**Material provided**
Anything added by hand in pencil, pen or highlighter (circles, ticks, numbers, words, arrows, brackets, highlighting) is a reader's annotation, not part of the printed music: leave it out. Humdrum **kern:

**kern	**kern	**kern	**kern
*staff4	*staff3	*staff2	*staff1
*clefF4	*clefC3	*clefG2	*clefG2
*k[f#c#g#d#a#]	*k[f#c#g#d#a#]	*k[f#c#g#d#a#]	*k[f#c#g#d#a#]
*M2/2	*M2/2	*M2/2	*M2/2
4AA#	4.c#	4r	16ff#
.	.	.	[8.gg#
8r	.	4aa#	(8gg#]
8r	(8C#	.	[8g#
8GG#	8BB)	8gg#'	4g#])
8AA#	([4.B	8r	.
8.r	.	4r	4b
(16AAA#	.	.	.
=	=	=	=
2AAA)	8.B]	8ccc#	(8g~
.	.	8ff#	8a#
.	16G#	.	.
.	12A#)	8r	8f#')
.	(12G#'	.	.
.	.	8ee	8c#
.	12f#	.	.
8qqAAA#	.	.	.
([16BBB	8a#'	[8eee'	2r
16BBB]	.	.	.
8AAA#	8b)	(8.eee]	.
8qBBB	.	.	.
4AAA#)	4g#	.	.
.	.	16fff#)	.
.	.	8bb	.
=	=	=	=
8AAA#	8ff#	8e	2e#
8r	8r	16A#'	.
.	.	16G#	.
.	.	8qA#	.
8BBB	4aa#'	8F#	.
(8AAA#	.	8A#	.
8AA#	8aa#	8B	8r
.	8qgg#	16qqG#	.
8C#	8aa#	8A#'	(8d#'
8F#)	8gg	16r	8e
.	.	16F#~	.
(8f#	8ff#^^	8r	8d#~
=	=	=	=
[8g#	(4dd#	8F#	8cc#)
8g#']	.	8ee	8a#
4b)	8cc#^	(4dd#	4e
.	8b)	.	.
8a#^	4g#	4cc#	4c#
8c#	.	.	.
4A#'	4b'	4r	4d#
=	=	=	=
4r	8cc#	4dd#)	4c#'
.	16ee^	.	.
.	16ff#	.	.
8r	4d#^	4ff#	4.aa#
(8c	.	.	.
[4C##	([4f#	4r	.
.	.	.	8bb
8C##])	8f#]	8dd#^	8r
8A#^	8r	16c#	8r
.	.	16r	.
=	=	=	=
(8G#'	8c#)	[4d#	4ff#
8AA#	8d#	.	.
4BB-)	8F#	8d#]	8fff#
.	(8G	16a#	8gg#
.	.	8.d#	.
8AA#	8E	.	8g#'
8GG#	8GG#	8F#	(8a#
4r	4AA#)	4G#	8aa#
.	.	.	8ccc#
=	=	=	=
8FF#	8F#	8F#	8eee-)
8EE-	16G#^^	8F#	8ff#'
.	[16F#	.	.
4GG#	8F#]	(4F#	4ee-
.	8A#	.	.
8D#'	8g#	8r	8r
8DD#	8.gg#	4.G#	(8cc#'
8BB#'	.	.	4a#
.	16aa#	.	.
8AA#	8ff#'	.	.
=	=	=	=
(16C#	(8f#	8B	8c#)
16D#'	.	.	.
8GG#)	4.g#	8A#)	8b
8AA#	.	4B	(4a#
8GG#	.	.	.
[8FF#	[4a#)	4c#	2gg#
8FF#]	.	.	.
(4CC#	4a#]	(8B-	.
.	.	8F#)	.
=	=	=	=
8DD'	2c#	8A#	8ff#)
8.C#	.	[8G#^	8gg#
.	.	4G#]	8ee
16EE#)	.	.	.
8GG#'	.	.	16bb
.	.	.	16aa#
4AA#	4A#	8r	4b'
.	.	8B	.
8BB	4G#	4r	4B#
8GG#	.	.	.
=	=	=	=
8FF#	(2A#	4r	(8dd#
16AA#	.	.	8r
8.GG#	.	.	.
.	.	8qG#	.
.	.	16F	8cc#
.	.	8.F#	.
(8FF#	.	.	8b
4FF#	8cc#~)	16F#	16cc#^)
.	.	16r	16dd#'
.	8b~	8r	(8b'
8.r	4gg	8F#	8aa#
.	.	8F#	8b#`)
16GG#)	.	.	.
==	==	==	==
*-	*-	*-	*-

**Problem to work on**
List every row above that contains the string "kern".

**Exercise response**
Anything added by hand in pencil, pen or highlighter (circles, ticks, numbers, words, arrows, brackets, highlighting) is a reader's annotation, not part of the printed music: leave it out. Humdrum **kern:
**kern	**kern	**kern	**kern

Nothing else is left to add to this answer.